==== SUPPLIED MATERIAL ====
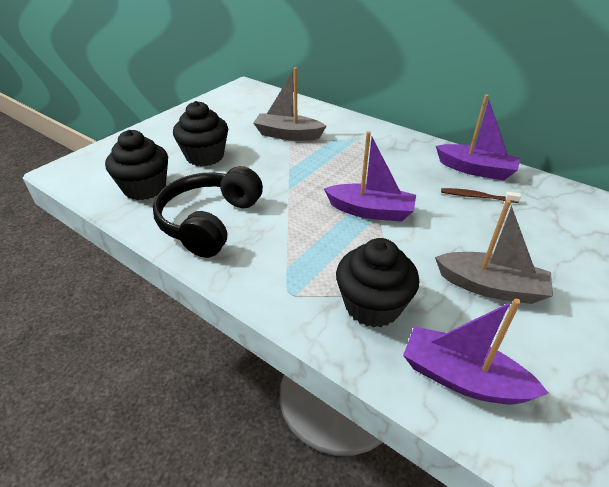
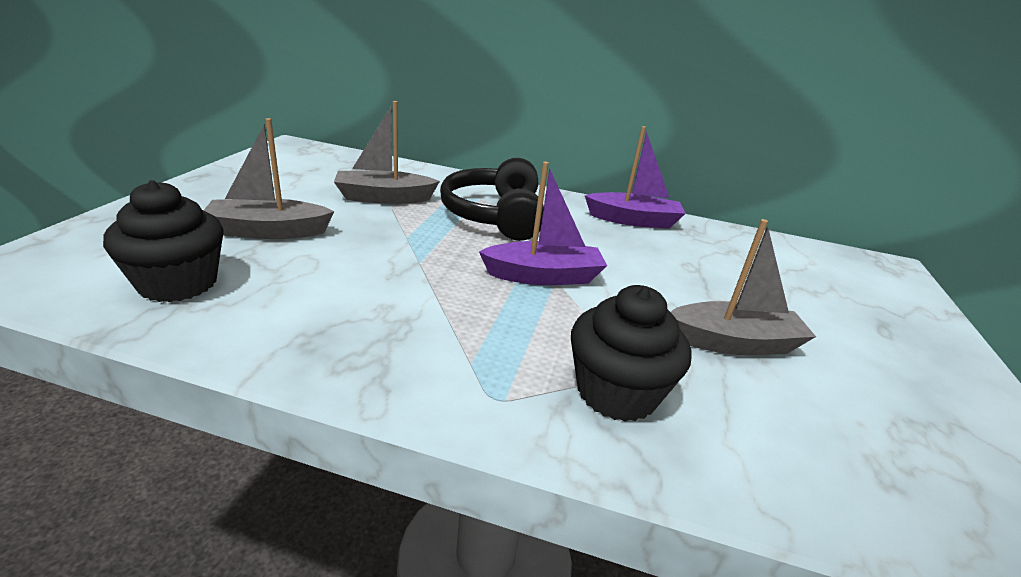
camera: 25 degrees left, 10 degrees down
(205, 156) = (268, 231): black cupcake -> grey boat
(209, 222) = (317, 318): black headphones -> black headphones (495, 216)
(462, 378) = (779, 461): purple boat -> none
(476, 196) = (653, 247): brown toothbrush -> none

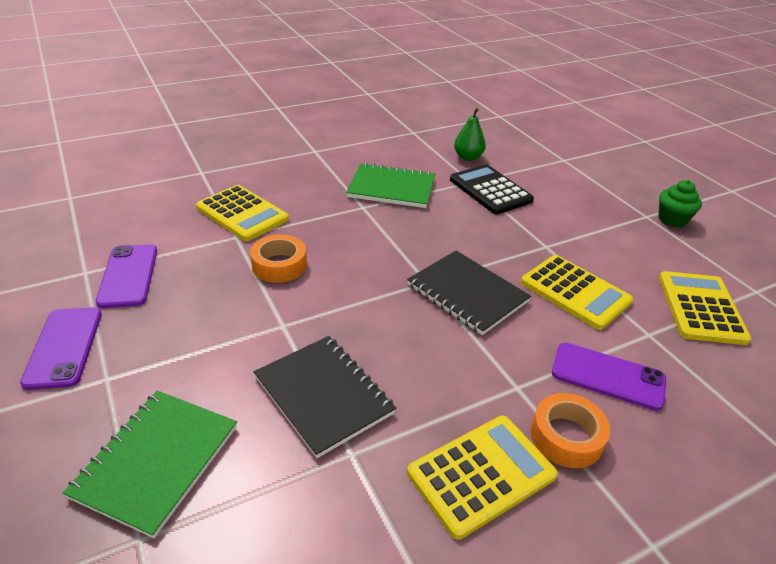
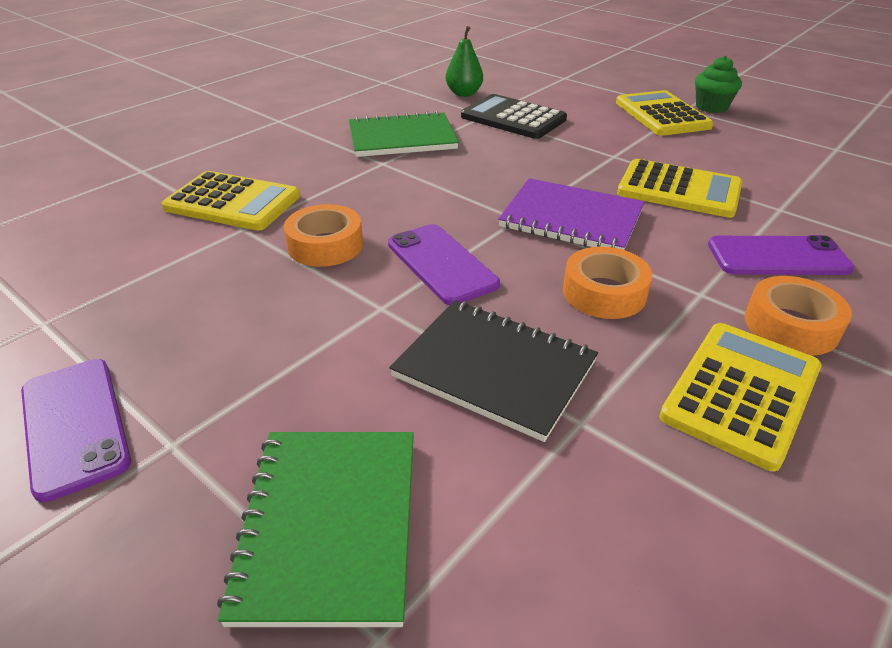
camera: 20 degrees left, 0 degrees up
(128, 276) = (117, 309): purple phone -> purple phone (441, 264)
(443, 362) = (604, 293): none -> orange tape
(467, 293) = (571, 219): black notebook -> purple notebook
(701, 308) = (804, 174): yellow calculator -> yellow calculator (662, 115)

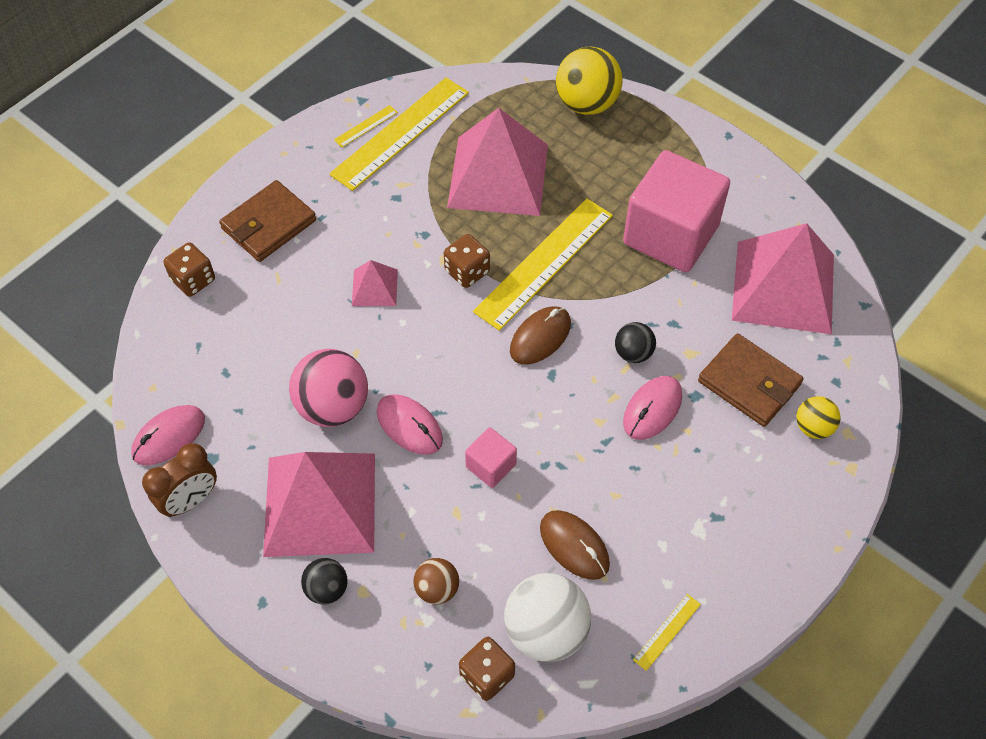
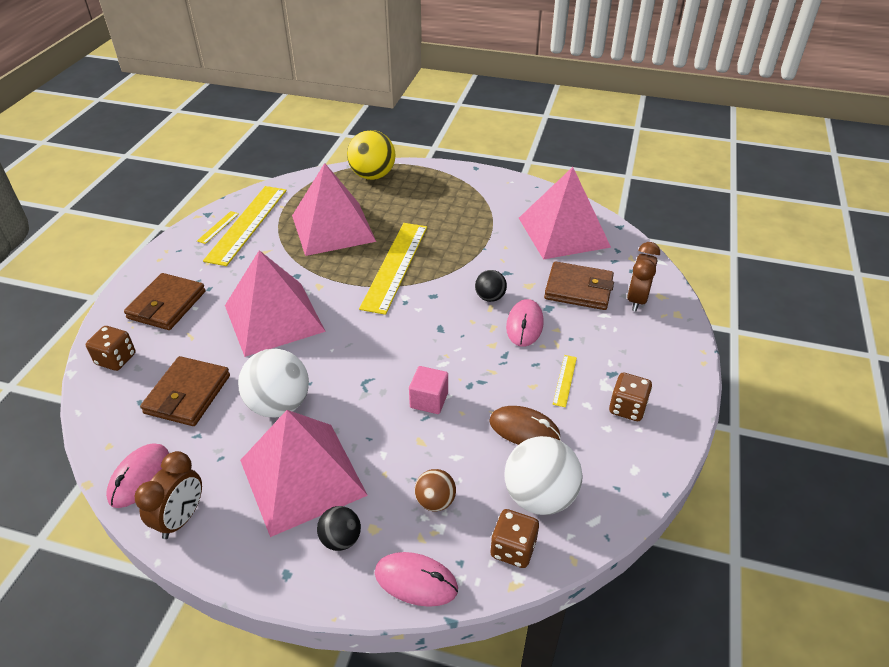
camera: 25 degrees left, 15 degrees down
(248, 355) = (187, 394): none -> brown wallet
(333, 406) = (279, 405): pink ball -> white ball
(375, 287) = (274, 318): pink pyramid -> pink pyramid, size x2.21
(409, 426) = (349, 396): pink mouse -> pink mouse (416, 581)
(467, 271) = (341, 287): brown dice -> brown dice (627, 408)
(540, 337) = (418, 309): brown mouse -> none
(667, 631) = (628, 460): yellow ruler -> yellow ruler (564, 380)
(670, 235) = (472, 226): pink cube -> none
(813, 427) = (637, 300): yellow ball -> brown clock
====
TASK REQUIREMENTS:
Write out the data once more exactly, omitting the pictures.

ANSWER:
camera: 25 degrees left, 10 degrees down
(205, 156) = (268, 231): black cupcake -> grey boat
(209, 222) = (317, 318): black headphones -> black headphones (495, 216)
(462, 378) = (779, 461): purple boat -> none
(476, 196) = (653, 247): brown toothbrush -> none

camera: 20 degrees left, 0 degrees up
(128, 276) = (117, 309): purple phone -> purple phone (441, 264)
(443, 362) = (604, 293): none -> orange tape
(467, 293) = (571, 219): black notebook -> purple notebook
(701, 308) = (804, 174): yellow calculator -> yellow calculator (662, 115)

camera: 25 degrees left, 15 degrees down
(248, 355) = (187, 394): none -> brown wallet
(333, 406) = (279, 405): pink ball -> white ball
(375, 287) = (274, 318): pink pyramid -> pink pyramid, size x2.21
(409, 426) = (349, 396): pink mouse -> pink mouse (416, 581)
(467, 271) = (341, 287): brown dice -> brown dice (627, 408)
(540, 337) = (418, 309): brown mouse -> none
(667, 631) = (628, 460): yellow ruler -> yellow ruler (564, 380)
(670, 235) = (472, 226): pink cube -> none
(813, 427) = (637, 300): yellow ball -> brown clock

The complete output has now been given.